• [Excerpted data]:
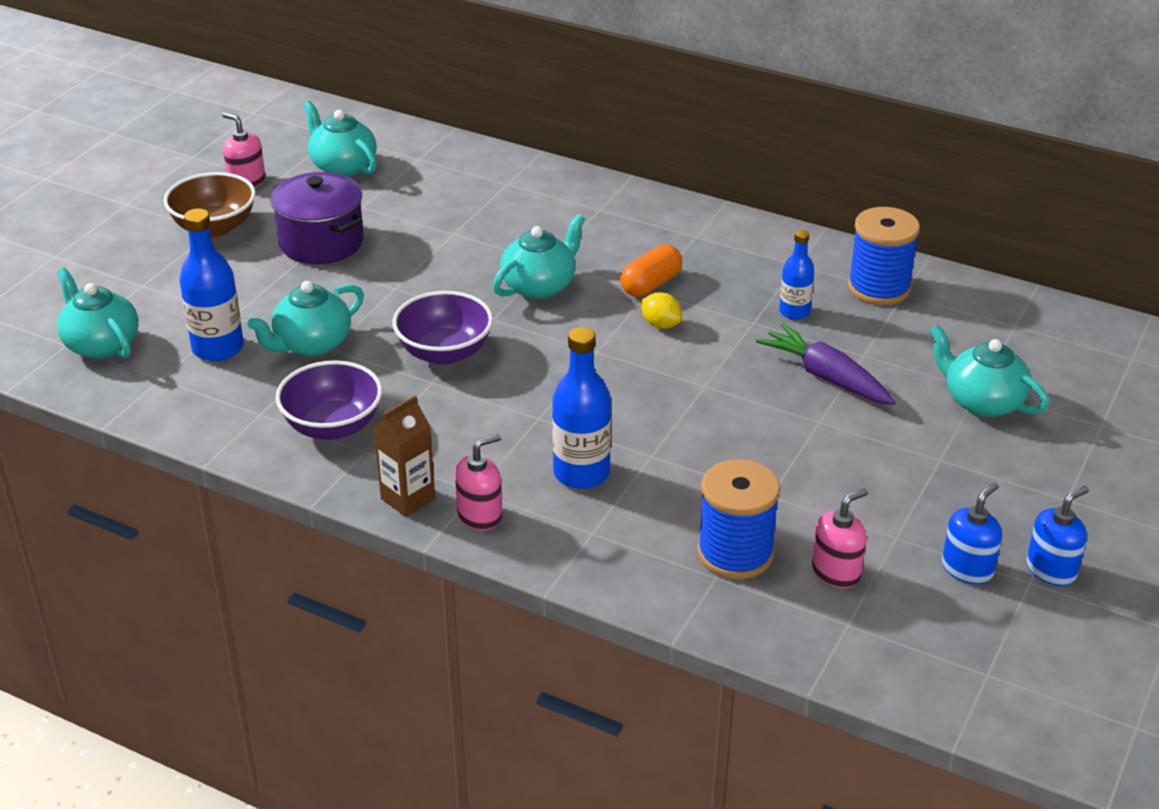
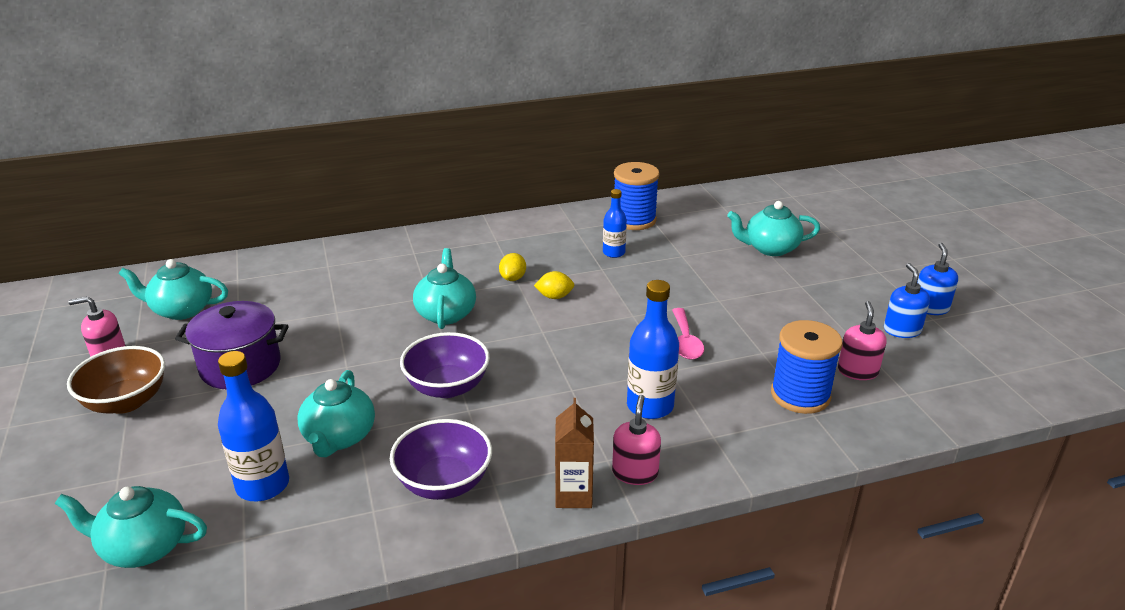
camera: 45 degrees left, 5 degrees down
orange capsule [620,244,682,297] -> yellow lemon [499,253,526,281]
purple carrot [756,323,896,405] -> none
none -> pink spoon [672,308,704,360]

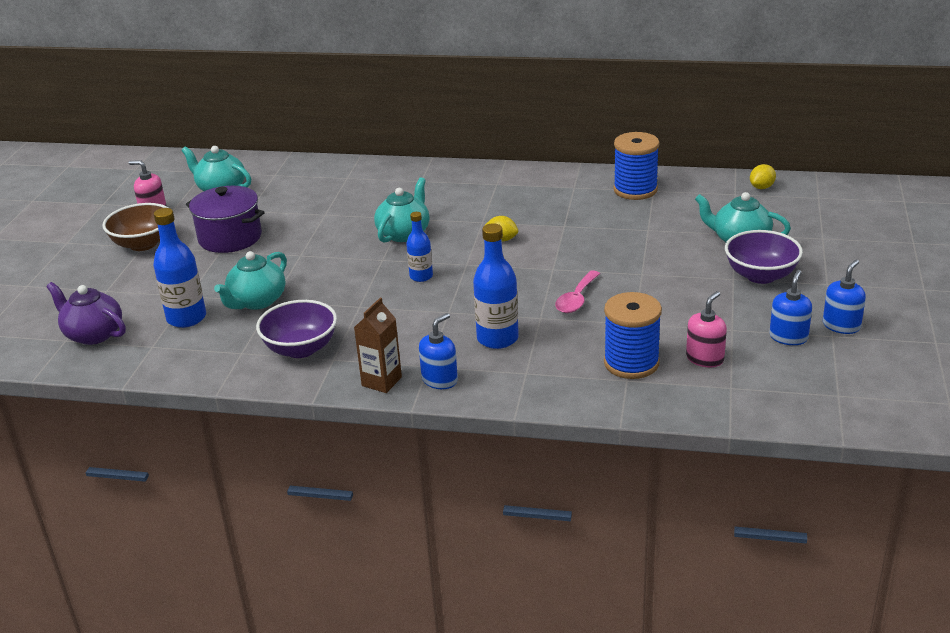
camera: 30 degrees right, 0 degrees up
turquoise teapot [55,486,207,568] -> purple teapot [46,282,126,345]
purple bowl [400,332,490,398] -> purple bowl moved to [725,230,803,284]
yellow lemon [499,253,526,281] -> yellow lemon moved to [750,164,776,189]
blue bottle [603,189,627,258] -> blue bottle moved to [406,212,433,282]
pink soap dispenser [612,395,661,485] -> blue soap dispenser [419,313,458,389]

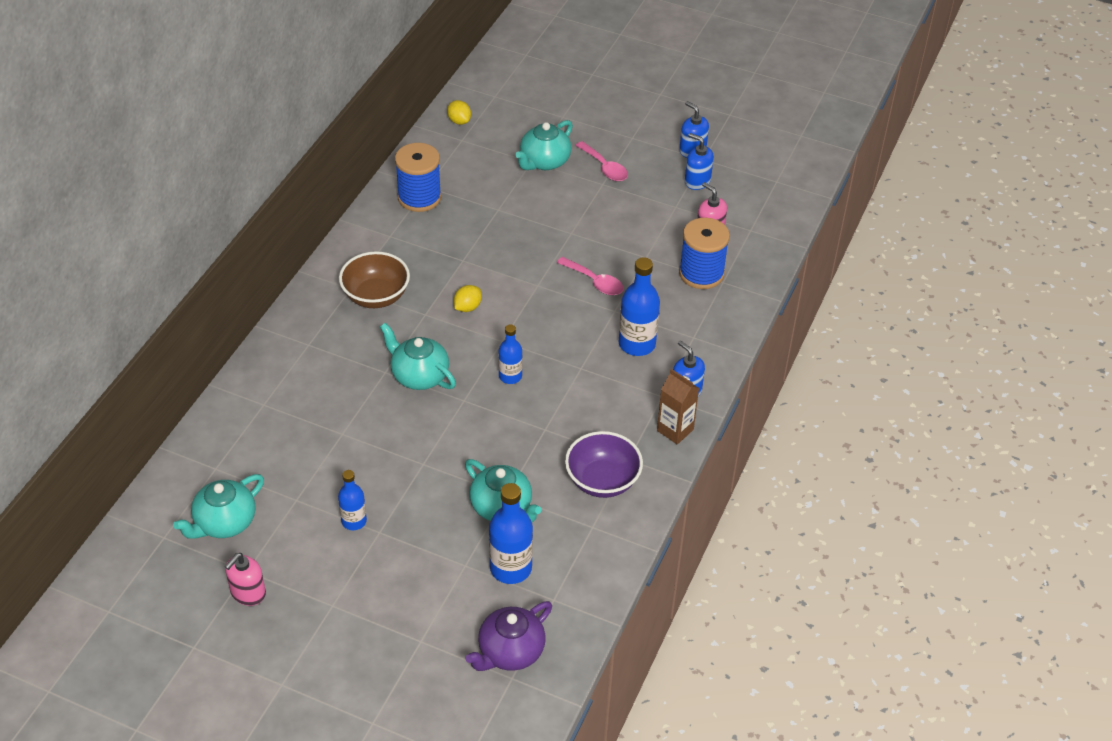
camera: 80 degrees left, 15 degrees up
brown bowl [102,203,168,251] -> brown bowl moved to [339,251,410,308]
purple pot [186,186,265,253] -> blue bottle [338,470,367,530]
purple bowl [725,230,803,284] -> pink spoon [575,141,628,181]

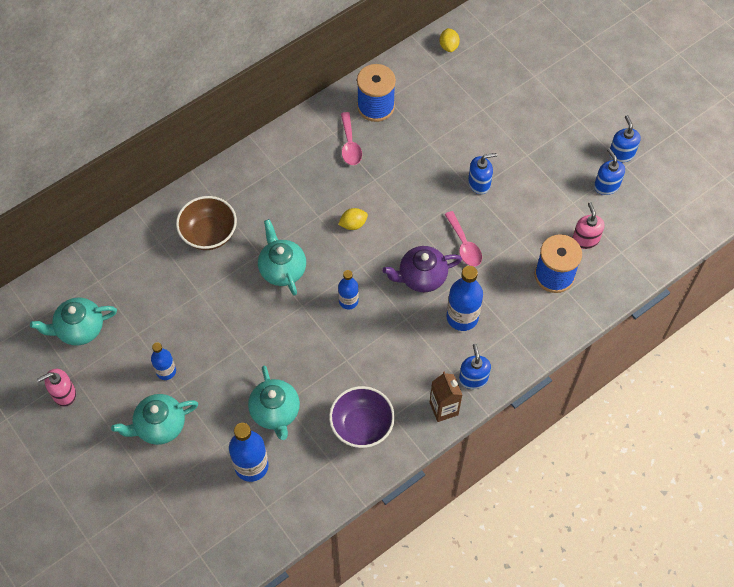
camera: 30 degrees right, 15 degrees up
brown bowl [339,251,410,308] -> brown bowl moved to [176,196,237,250]
purple teapot [465,601,552,671] -> purple teapot moved to [382,246,462,292]
turquoise teapot [515,120,573,170] -> turquoise teapot moved to [111,394,198,445]
pink spoon [575,141,628,181] -> pink spoon moved to [341,112,362,165]
none -> blue soap dispenser [468,153,497,194]

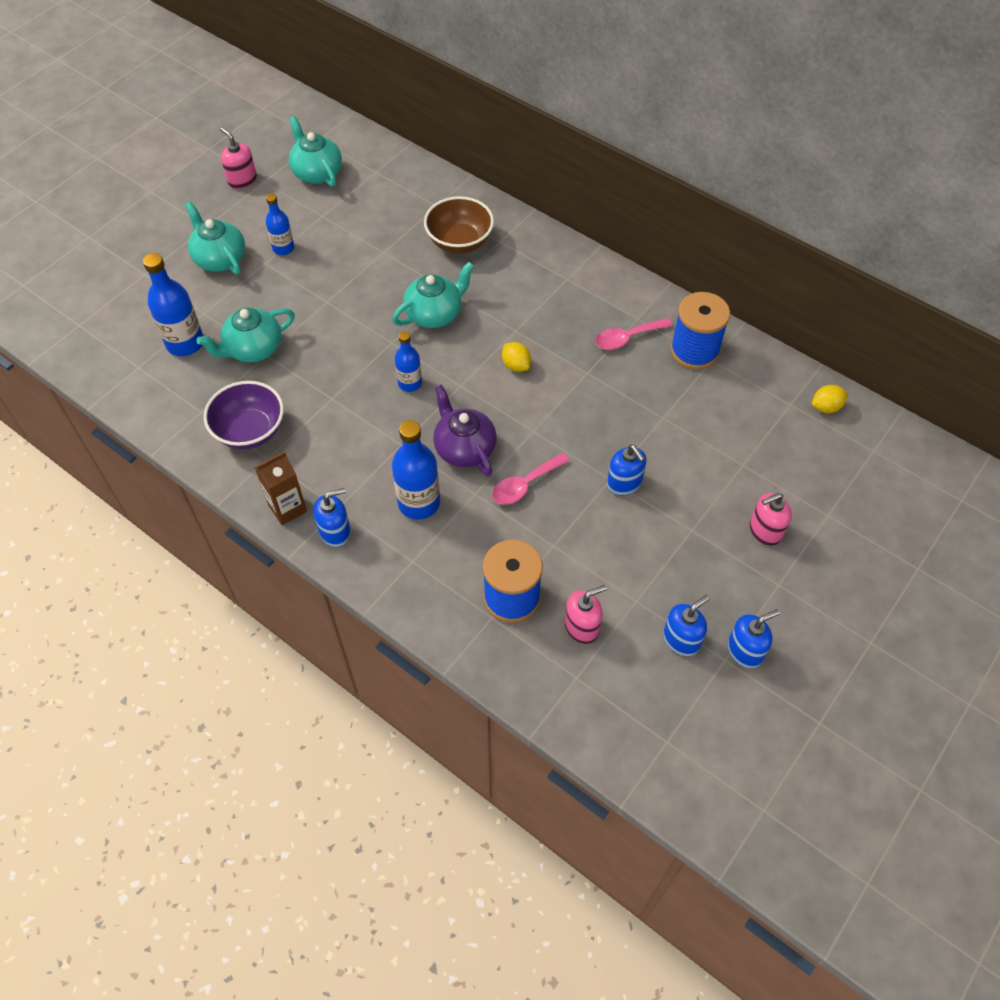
camera: 75 degrees right, 5 degrees down
none -> pink soap dispenser [750,493,792,546]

• [What the task asks]:
Give again only the lines starting at the one that contains "camera: 75 degrees right, 5 degrees down" and running to the end of the data.

• [Answer to this exercise]:
camera: 75 degrees right, 5 degrees down
none -> pink soap dispenser [750,493,792,546]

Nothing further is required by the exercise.